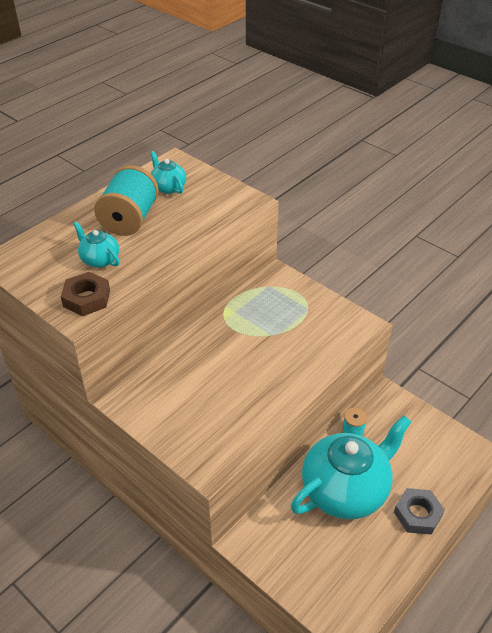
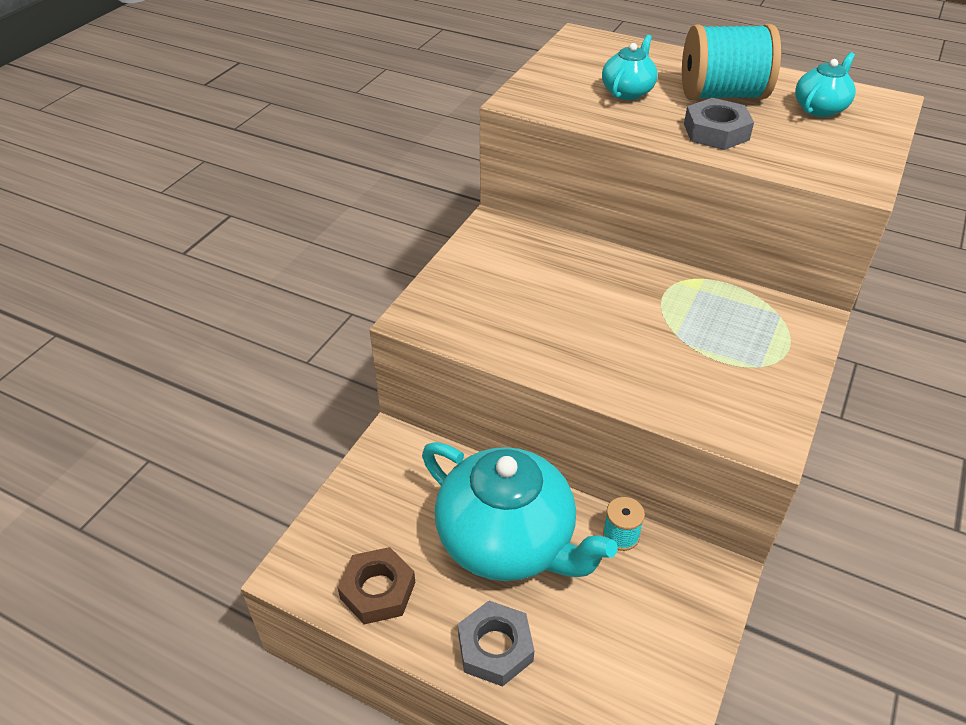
camera: 75 degrees right, 0 degrees up
(87, 298) = (553, 99): brown nut -> brown nut (378, 590)
(172, 236) = (716, 132): none -> grey nut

* [WORK TASK]: Give the listing again exactly, excluding pictures.

* [ANSWER SECTION]:
camera: 75 degrees right, 0 degrees up
(87, 298) = (553, 99): brown nut -> brown nut (378, 590)
(172, 236) = (716, 132): none -> grey nut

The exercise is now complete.